=== Written instruction ===
Present each line of the following material as an item in a numbered list, omitting blank lines and leaving out the pictures.

=== Record extracts ===
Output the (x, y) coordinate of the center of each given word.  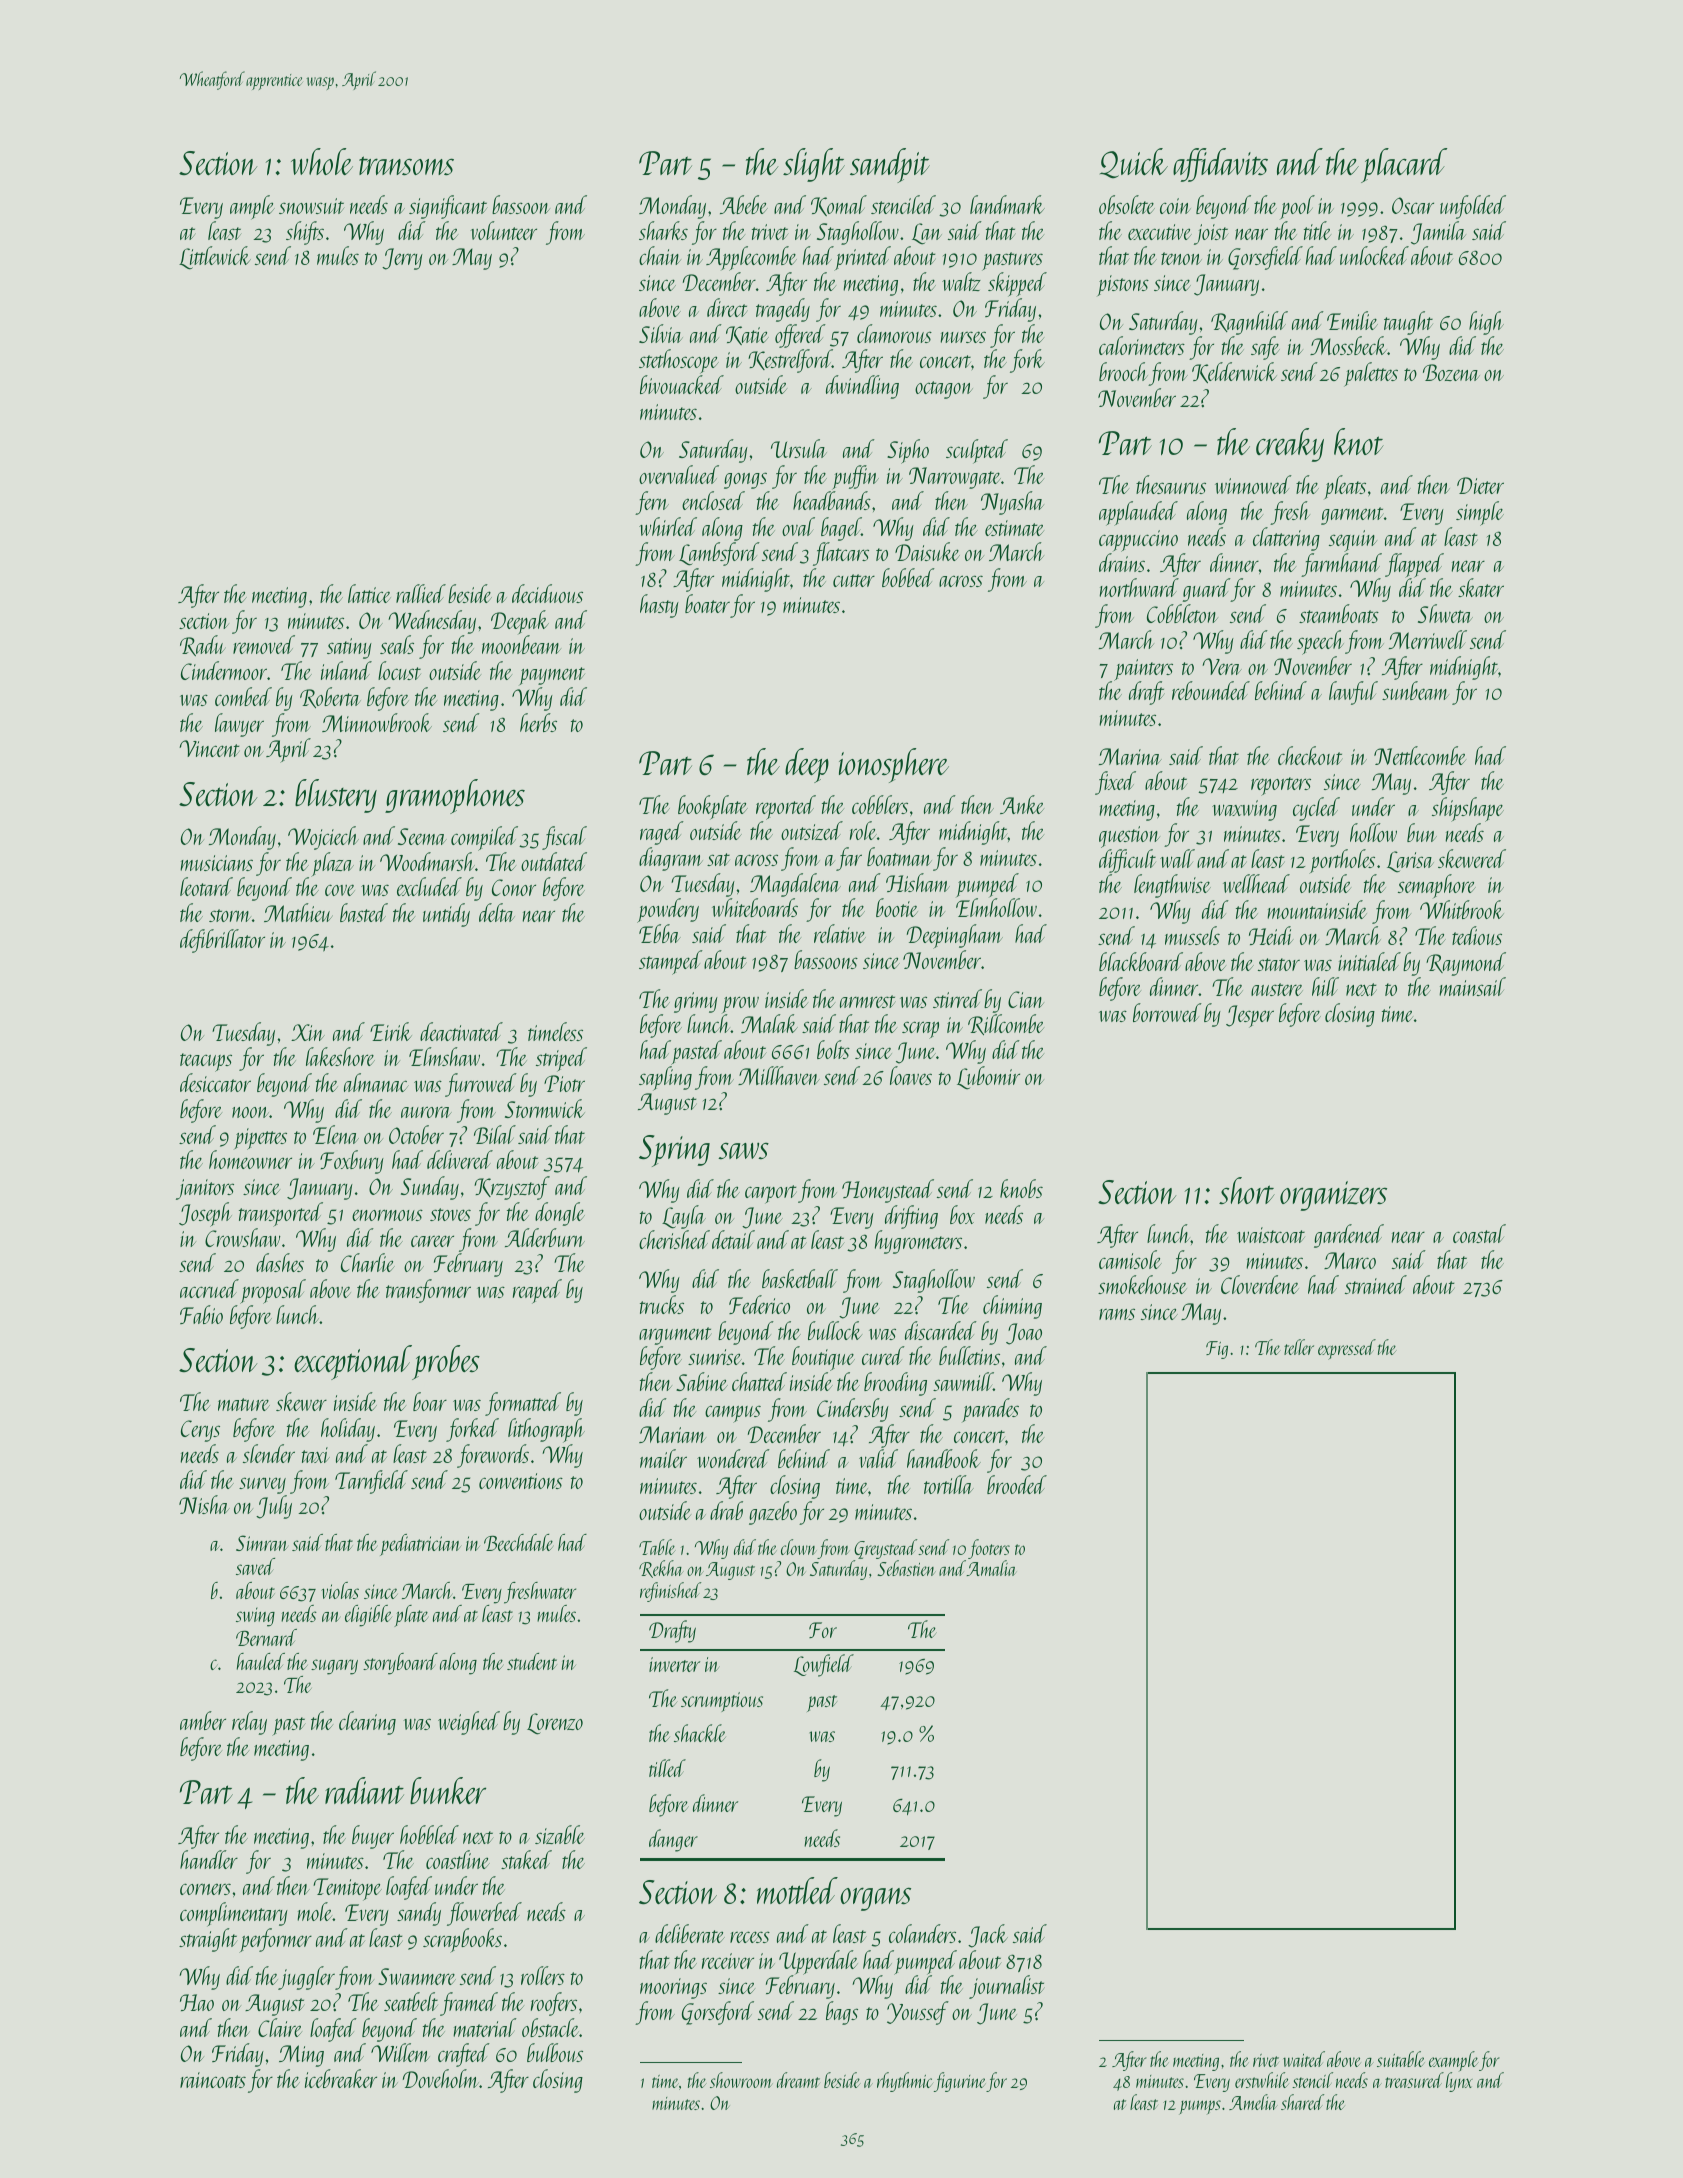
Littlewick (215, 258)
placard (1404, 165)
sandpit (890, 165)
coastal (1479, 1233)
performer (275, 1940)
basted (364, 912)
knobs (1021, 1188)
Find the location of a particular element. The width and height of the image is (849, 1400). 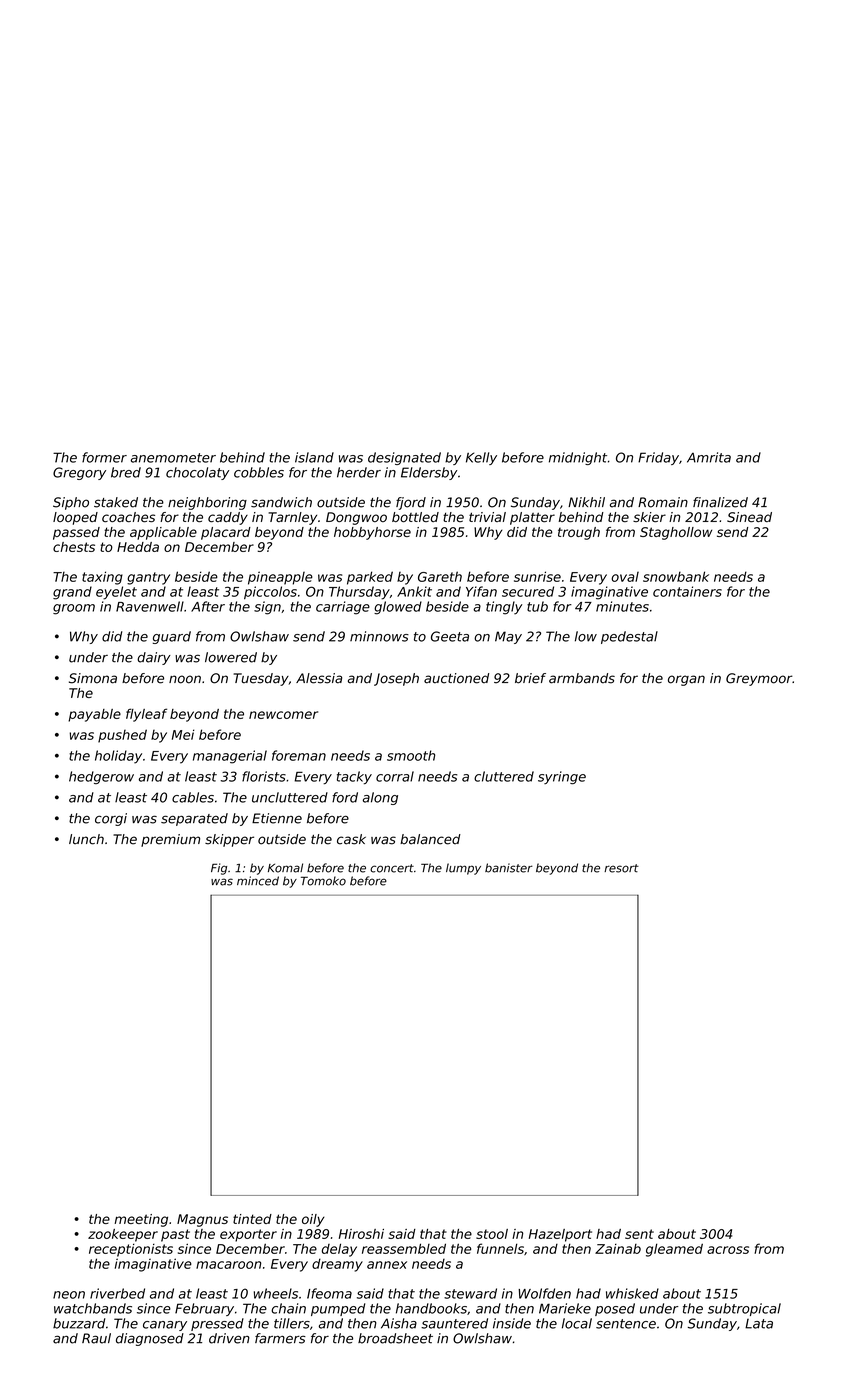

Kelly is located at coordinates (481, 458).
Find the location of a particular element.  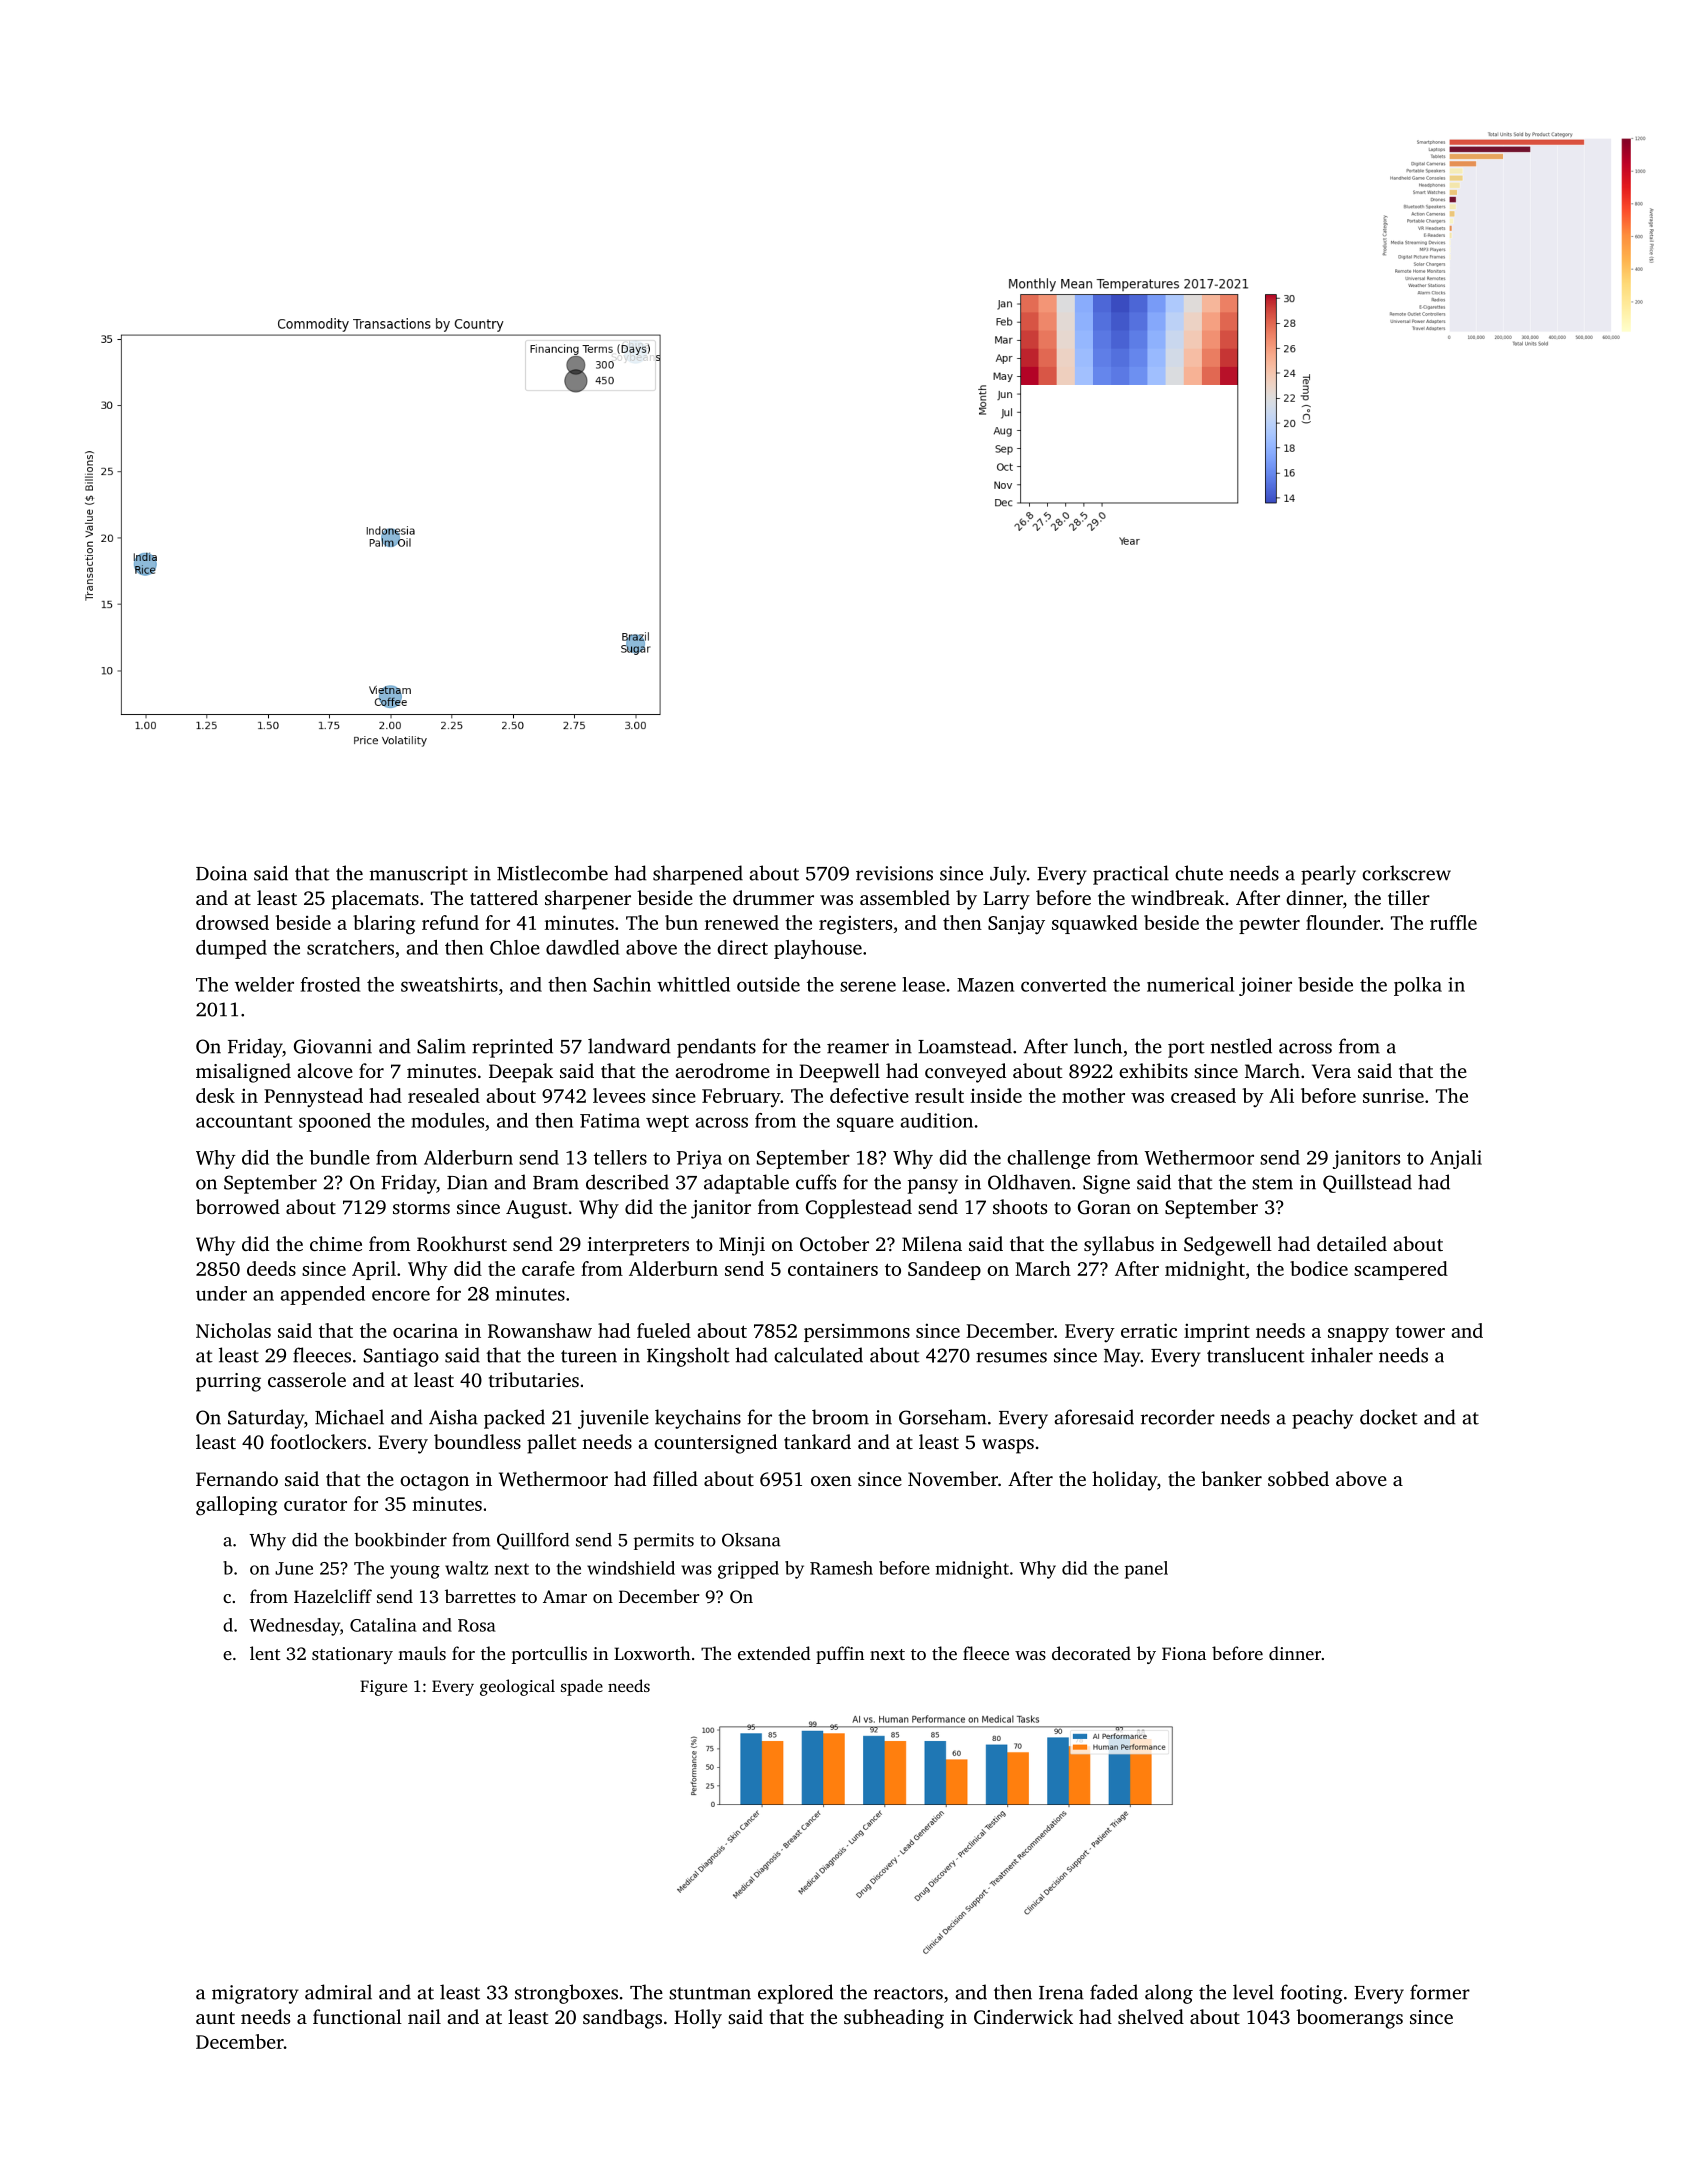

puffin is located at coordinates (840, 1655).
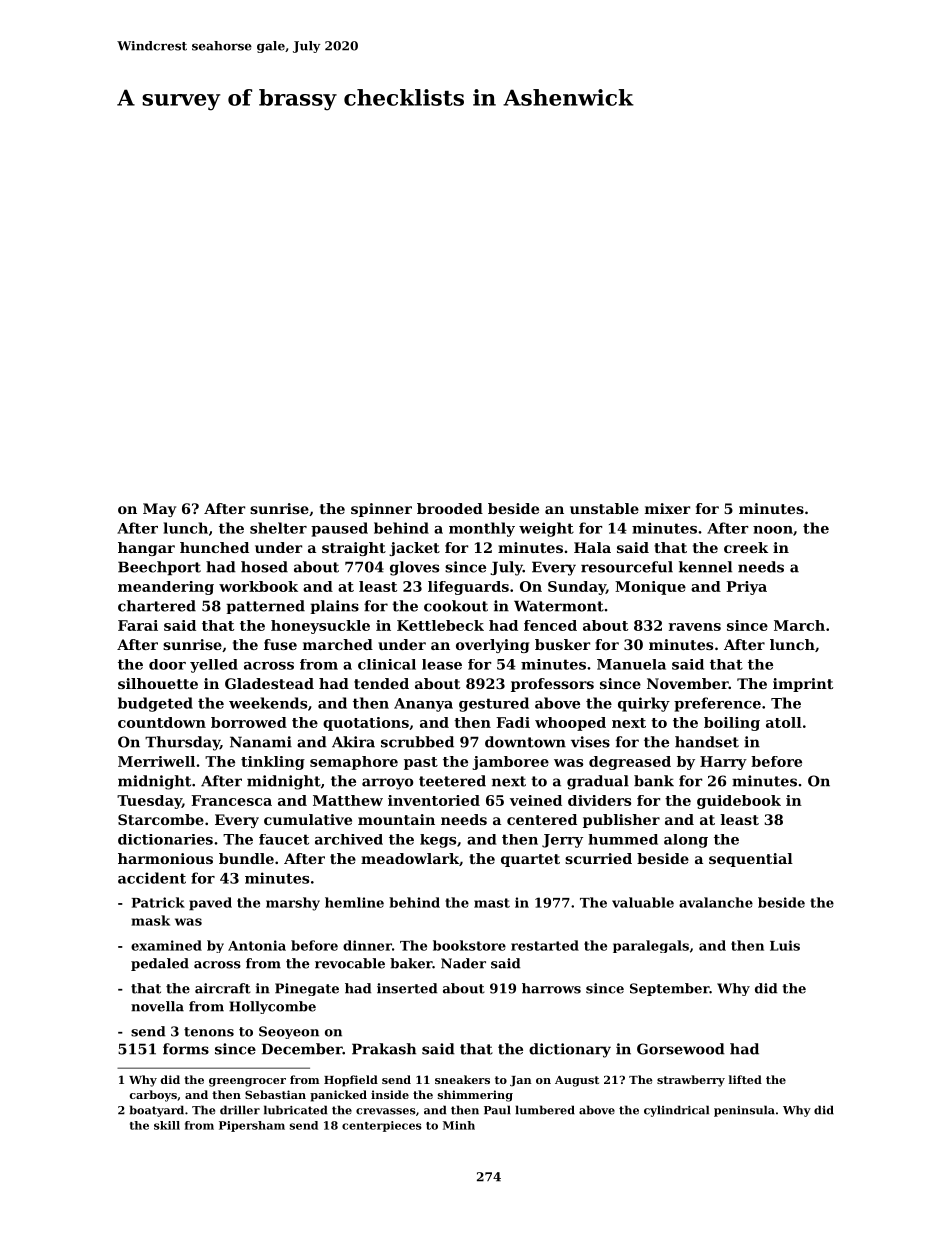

=== Answer to the task ===
1. Output the (x, y) coordinate of the center of each given word.  
2. Littlewick (215, 258)
3. placard (1404, 165)
4. sandpit (890, 165)
5. coastal (1479, 1233)
6. performer (275, 1940)
7. basted (364, 912)
8. knobs (1021, 1188)
9. Find the location of a particular element. The width and height of the image is (849, 1400). 
10. Kelly is located at coordinates (481, 458).
11. Find the location of a particular element.  
12. puffin is located at coordinates (840, 1655).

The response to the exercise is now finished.